— begin Records for the task —

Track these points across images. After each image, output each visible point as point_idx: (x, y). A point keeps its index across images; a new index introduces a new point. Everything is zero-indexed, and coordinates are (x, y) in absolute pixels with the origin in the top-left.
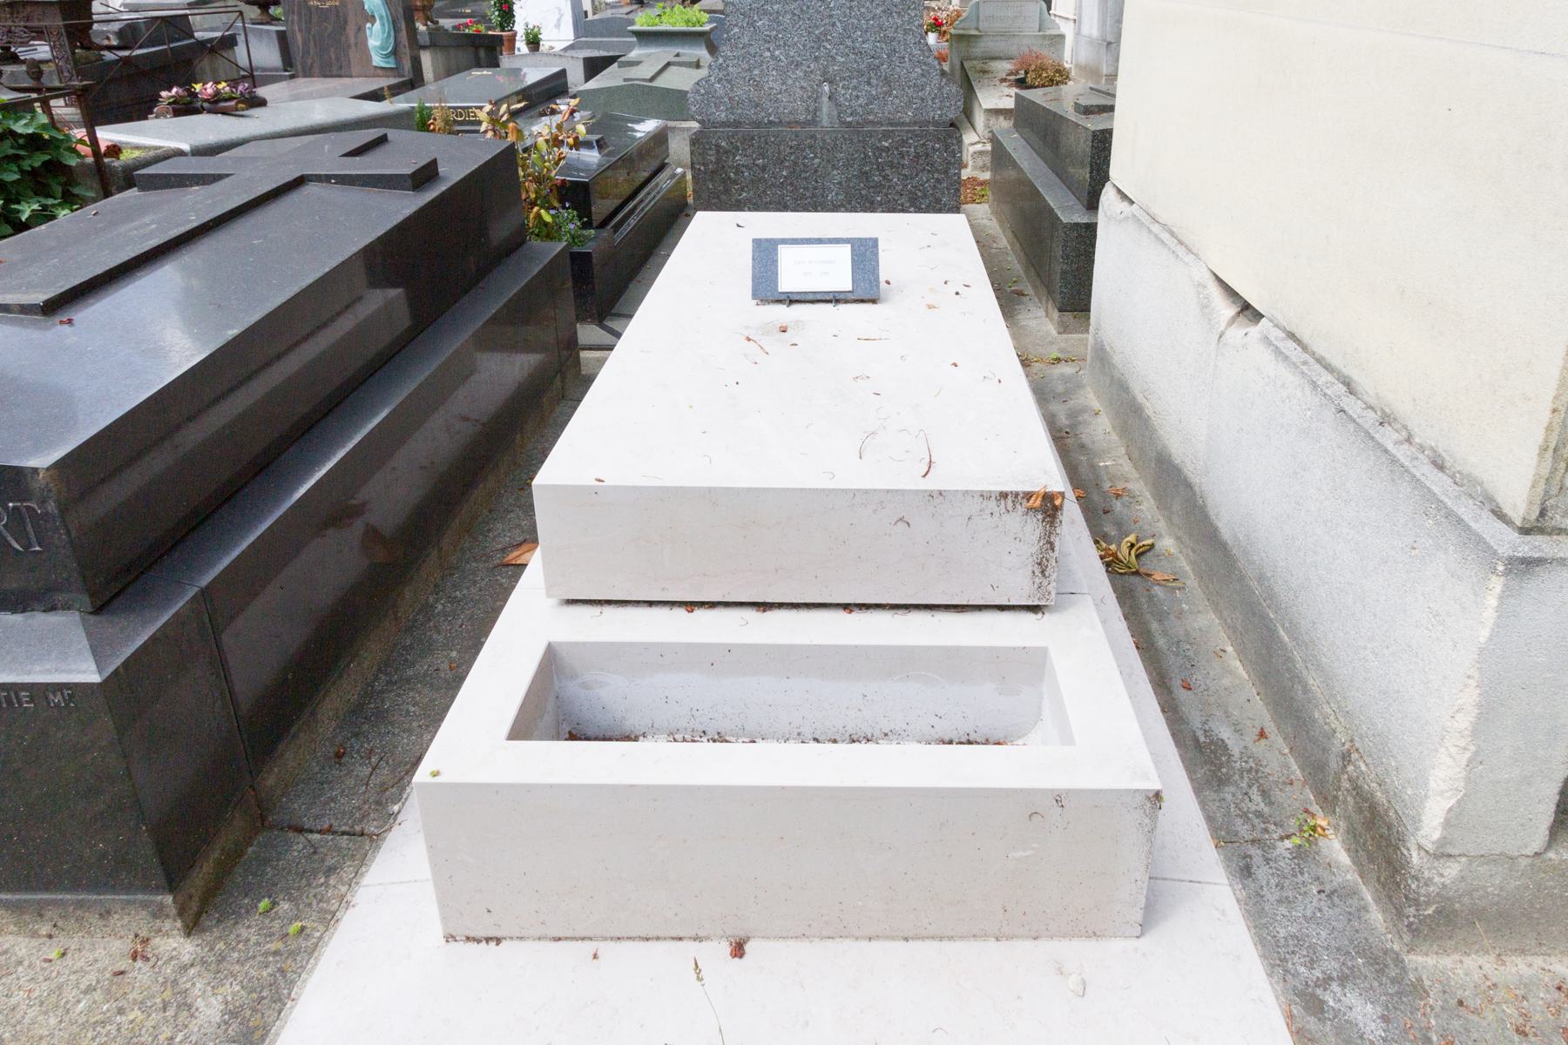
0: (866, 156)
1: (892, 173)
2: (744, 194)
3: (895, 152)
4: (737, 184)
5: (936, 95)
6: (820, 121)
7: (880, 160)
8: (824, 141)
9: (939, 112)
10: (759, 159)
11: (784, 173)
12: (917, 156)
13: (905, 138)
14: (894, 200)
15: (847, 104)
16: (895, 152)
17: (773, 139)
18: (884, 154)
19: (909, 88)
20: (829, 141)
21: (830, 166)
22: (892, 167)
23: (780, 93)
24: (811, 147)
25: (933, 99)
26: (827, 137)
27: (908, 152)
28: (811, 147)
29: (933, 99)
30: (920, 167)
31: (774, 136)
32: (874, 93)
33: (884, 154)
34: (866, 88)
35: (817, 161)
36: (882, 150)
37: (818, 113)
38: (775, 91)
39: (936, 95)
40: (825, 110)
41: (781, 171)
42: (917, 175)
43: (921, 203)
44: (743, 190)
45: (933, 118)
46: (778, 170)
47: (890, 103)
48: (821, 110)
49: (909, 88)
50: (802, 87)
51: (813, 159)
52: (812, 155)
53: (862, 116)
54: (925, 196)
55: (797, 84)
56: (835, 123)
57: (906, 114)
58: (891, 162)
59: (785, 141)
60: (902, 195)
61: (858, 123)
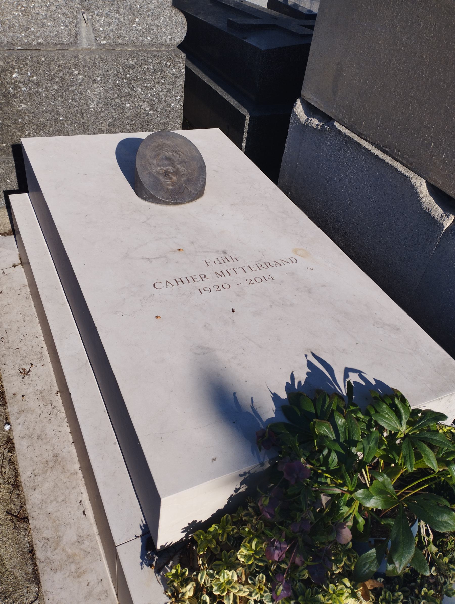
0: (118, 72)
1: (137, 85)
2: (23, 106)
3: (140, 69)
4: (16, 98)
5: (167, 23)
6: (81, 44)
7: (128, 75)
8: (85, 60)
9: (169, 37)
10: (33, 76)
11: (55, 87)
12: (155, 72)
13: (146, 58)
14: (139, 105)
15: (101, 29)
16: (140, 69)
17: (43, 59)
18: (131, 71)
19: (148, 16)
20: (89, 60)
21: (91, 81)
22: (137, 81)
23: (46, 18)
24: (75, 65)
25: (166, 26)
26: (87, 58)
27: (148, 69)
28: (75, 65)
29: (166, 26)
30: (156, 81)
31: (44, 57)
32: (122, 20)
33: (131, 71)
34: (117, 16)
35: (81, 76)
36: (129, 68)
37: (78, 37)
38: (41, 17)
39: (167, 23)
40: (84, 33)
41: (52, 86)
42: (155, 87)
43: (157, 108)
44: (21, 102)
45: (166, 42)
46: (49, 85)
47: (134, 29)
48: (80, 34)
49: (148, 16)
50: (64, 14)
51: (77, 75)
52: (76, 72)
53: (113, 39)
54: (160, 102)
55: (60, 10)
56: (93, 45)
57: (146, 38)
58: (137, 77)
59: (53, 60)
60: (144, 102)
61: (110, 45)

— end Records for the task —

→ Task goal:
Reproduce the entire listing above, including every coordinate line, with "top-left" swapped for "upper-left" and nothing else altered. Leave the pictures out of your version.

→ Solution to this problem:
Track these points across images. After each image, output each visible point as point_idx: (x, y). A point keeps its index across images; a new index introduces a new point. Everything is zero-indexed, and coordinates are (x, y) in absolute pixels with the origin in the upper-left.
0: (866, 156)
1: (892, 173)
2: (744, 194)
3: (895, 152)
4: (737, 184)
5: (936, 95)
6: (820, 121)
7: (880, 160)
8: (824, 141)
9: (939, 112)
10: (759, 159)
11: (784, 173)
12: (917, 156)
13: (905, 138)
14: (894, 200)
15: (847, 104)
16: (895, 152)
17: (773, 139)
18: (884, 154)
19: (909, 88)
20: (829, 141)
21: (830, 166)
22: (892, 167)
23: (780, 93)
24: (811, 147)
25: (933, 99)
26: (827, 137)
27: (908, 152)
28: (811, 147)
29: (933, 99)
30: (920, 167)
31: (774, 136)
32: (874, 93)
33: (884, 154)
34: (866, 88)
35: (817, 161)
36: (882, 150)
37: (818, 113)
38: (775, 91)
39: (936, 95)
40: (825, 110)
41: (781, 171)
42: (917, 175)
43: (921, 203)
44: (743, 190)
45: (933, 118)
46: (778, 170)
47: (890, 103)
48: (821, 110)
49: (909, 88)
50: (802, 87)
51: (813, 159)
52: (812, 155)
53: (862, 116)
54: (925, 196)
55: (797, 84)
56: (835, 123)
57: (906, 114)
58: (891, 162)
59: (785, 141)
60: (902, 195)
61: (858, 123)
0: (118, 72)
1: (137, 85)
2: (23, 106)
3: (140, 69)
4: (16, 98)
5: (167, 23)
6: (81, 44)
7: (128, 75)
8: (85, 60)
9: (169, 37)
10: (33, 76)
11: (55, 87)
12: (155, 72)
13: (146, 58)
14: (139, 105)
15: (101, 29)
16: (140, 69)
17: (43, 59)
18: (131, 71)
19: (148, 16)
20: (89, 60)
21: (91, 81)
22: (137, 81)
23: (46, 18)
24: (75, 65)
25: (166, 26)
26: (87, 58)
27: (148, 69)
28: (75, 65)
29: (166, 26)
30: (156, 81)
31: (44, 57)
32: (122, 20)
33: (131, 71)
34: (117, 16)
35: (81, 76)
36: (129, 68)
37: (78, 37)
38: (41, 17)
39: (167, 23)
40: (84, 33)
41: (52, 86)
42: (155, 87)
43: (157, 108)
44: (21, 102)
45: (166, 42)
46: (49, 85)
47: (134, 29)
48: (80, 34)
49: (148, 16)
50: (64, 14)
51: (77, 75)
52: (76, 72)
53: (113, 39)
54: (160, 102)
55: (60, 10)
56: (93, 45)
57: (146, 38)
58: (137, 77)
59: (53, 60)
60: (144, 102)
61: (110, 45)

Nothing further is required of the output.